* Exercise details *
Leaving the pictures aside, transcribe every line below exactly.
(Input data)
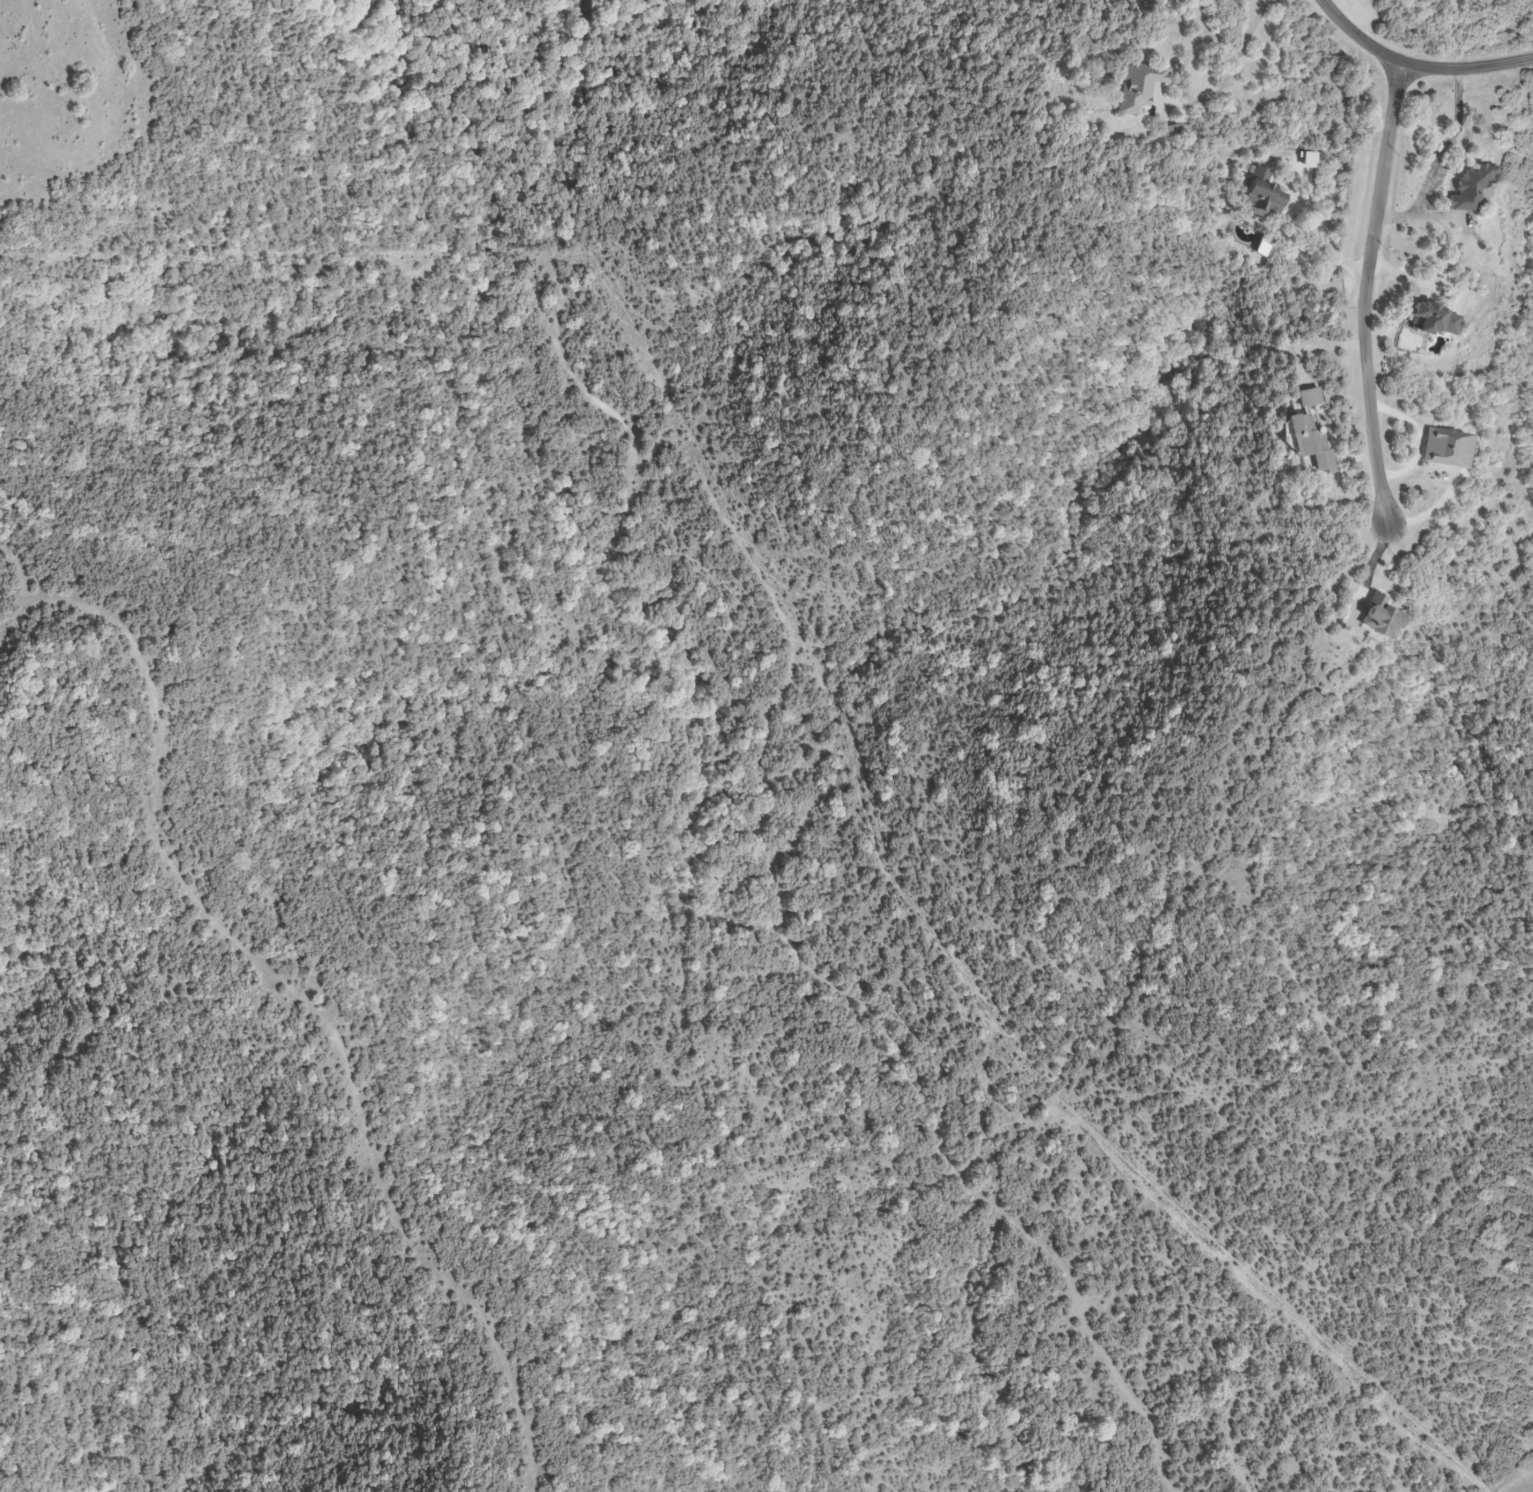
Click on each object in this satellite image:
road: (1415, 66)
road: (1235, 74)
building: (1137, 88)
building: (1169, 132)
road: (1446, 145)
building: (1469, 190)
building: (1260, 199)
road: (1423, 218)
road: (1327, 243)
road: (1367, 294)
building: (1430, 322)
road: (1321, 346)
building: (1308, 433)
building: (1442, 450)
building: (1376, 618)

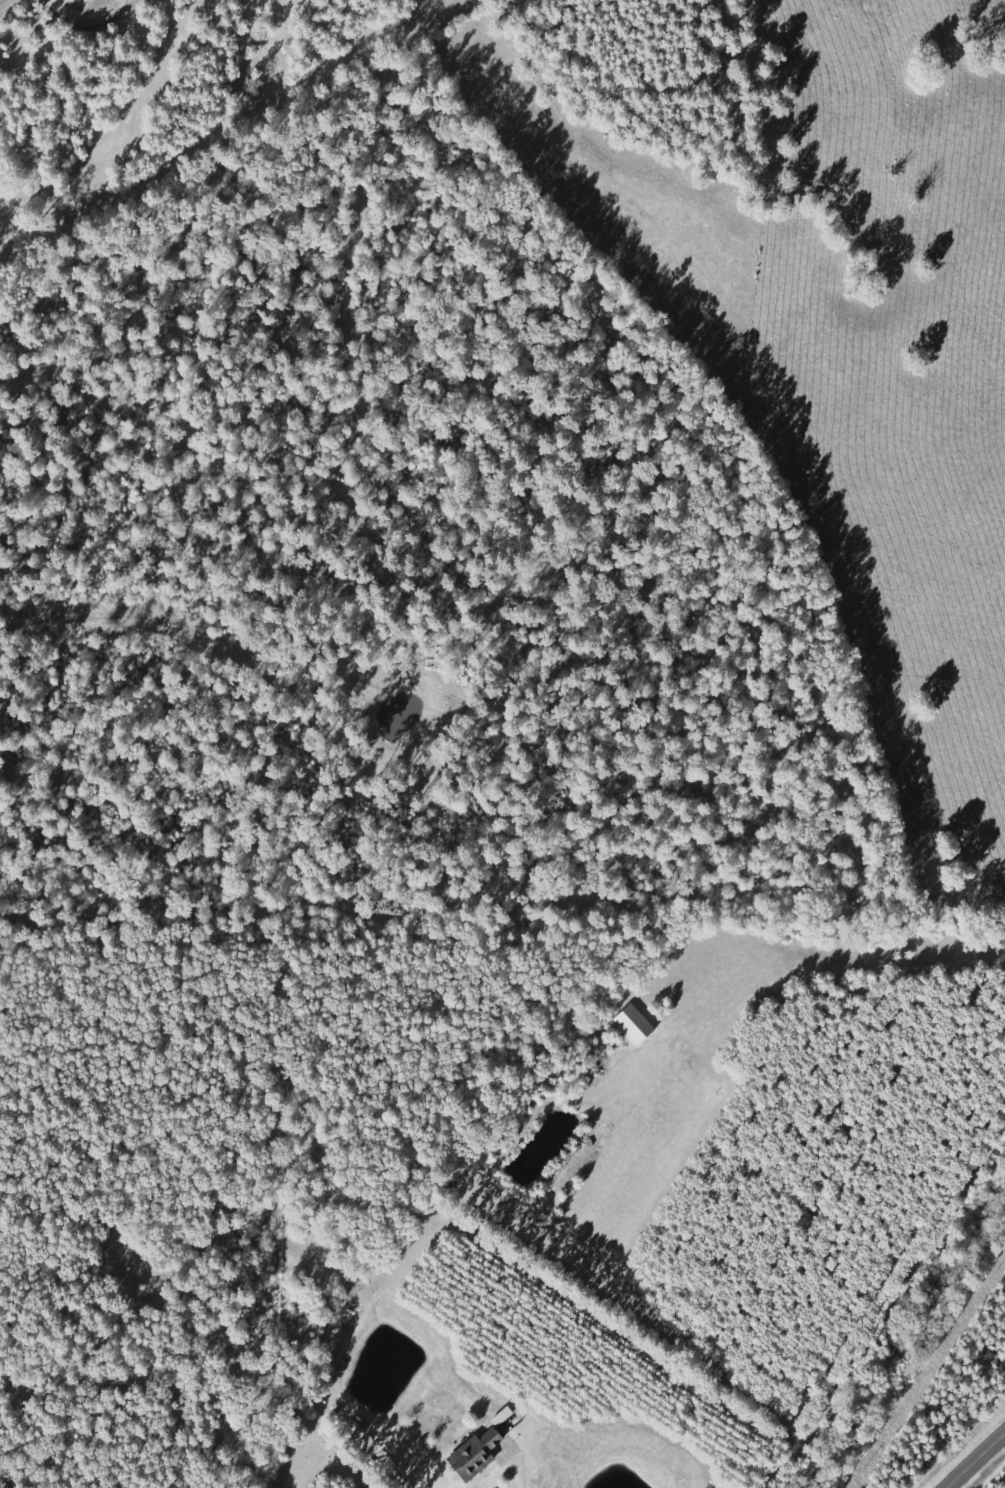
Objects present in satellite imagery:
building: (636, 1024)
building: (505, 1416)
building: (477, 1456)
road: (975, 1459)

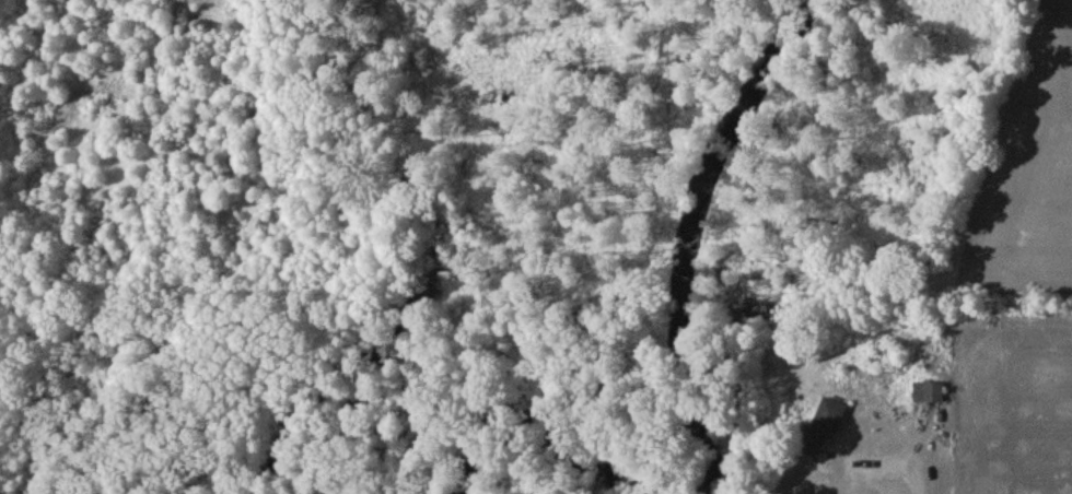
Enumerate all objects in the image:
building: (929, 396)
building: (826, 428)
road: (885, 466)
(End Input data)
* Answer section *
Click on each object in this satellite image:
road: (1415, 66)
road: (1235, 74)
building: (1137, 88)
building: (1169, 132)
road: (1446, 145)
building: (1469, 190)
building: (1260, 199)
road: (1423, 218)
road: (1327, 243)
road: (1367, 294)
building: (1430, 322)
road: (1321, 346)
building: (1308, 433)
building: (1442, 450)
building: (1376, 618)

Objects present in satellite imagery:
building: (636, 1024)
building: (505, 1416)
building: (477, 1456)
road: (975, 1459)

Enumerate all objects in the image:
building: (929, 396)
building: (826, 428)
road: (885, 466)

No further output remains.